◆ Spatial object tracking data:
+++

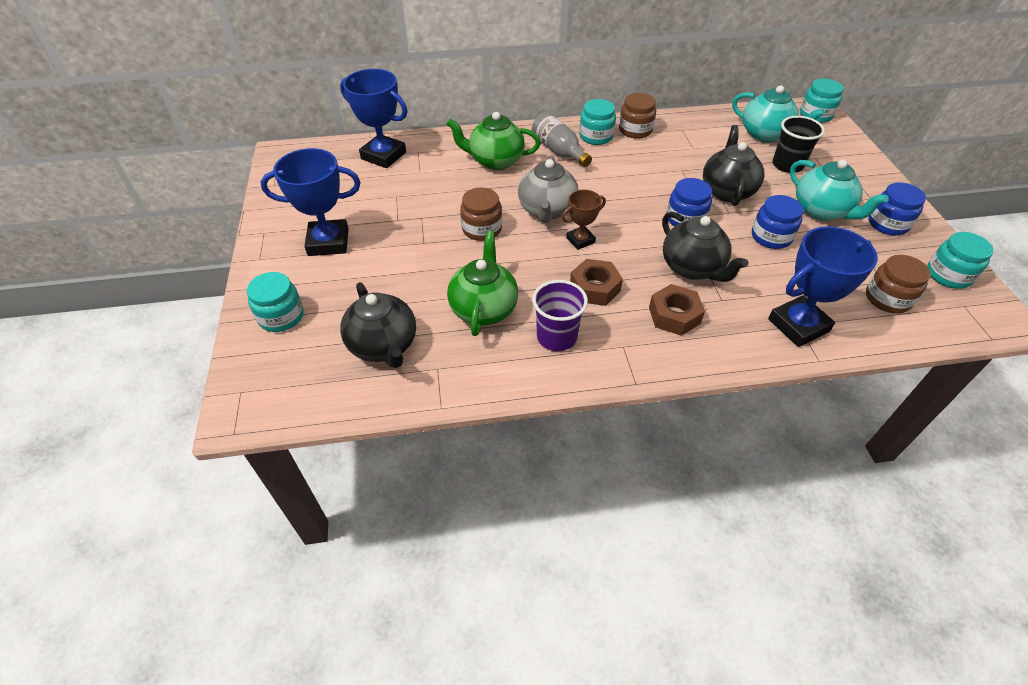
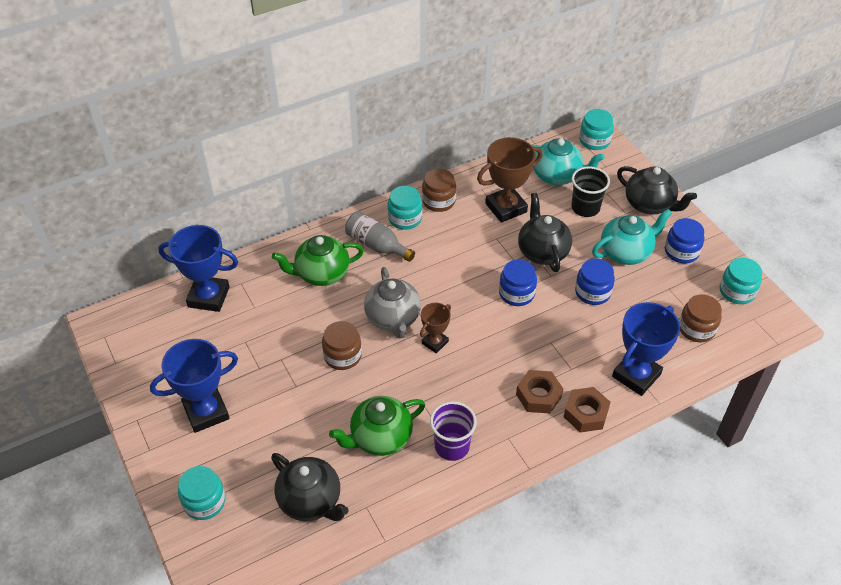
camera: 20 degrees left, 0 degrees up
(484, 308) = (380, 438): green teapot -> green teapot turned 105 degrees counterclockwise
(594, 288) = (465, 388): brown nut -> brown nut (585, 413)
(692, 268) = (538, 344): black teapot -> black teapot (649, 205)
(701, 148) = (506, 208): none -> brown trophy
(821, 211) = (626, 252): turquoise teapot -> turquoise teapot turned 60 degrees counterclockwise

+++

◆ Work instructions: Your reply should be nothing but the lines from the one containing "(701, 148) = (506, 208): none -> brown trophy" through the last line above, copied exactly; please include both ends.

◆ Output below:
(701, 148) = (506, 208): none -> brown trophy
(821, 211) = (626, 252): turquoise teapot -> turquoise teapot turned 60 degrees counterclockwise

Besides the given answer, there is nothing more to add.